→ **Source material**:
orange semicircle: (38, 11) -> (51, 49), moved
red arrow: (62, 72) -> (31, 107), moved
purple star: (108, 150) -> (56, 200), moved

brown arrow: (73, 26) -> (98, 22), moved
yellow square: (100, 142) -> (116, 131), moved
==
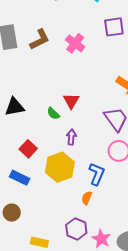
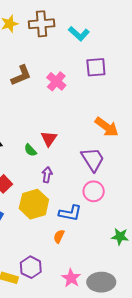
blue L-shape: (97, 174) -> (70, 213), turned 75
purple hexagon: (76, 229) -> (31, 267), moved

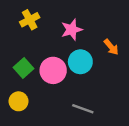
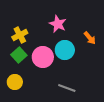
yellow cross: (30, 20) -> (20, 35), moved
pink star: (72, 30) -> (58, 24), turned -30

→ **Task item**: Your task is to retype the entries verbatim, starting with the line that holds "orange semicircle: (38, 11)" and stopping after the line that holds "yellow square: (100, 142)".

→ **Completed exercise**:
orange semicircle: (38, 11) -> (51, 49), moved
red arrow: (62, 72) -> (31, 107), moved
purple star: (108, 150) -> (56, 200), moved

brown arrow: (73, 26) -> (98, 22), moved
yellow square: (100, 142) -> (116, 131), moved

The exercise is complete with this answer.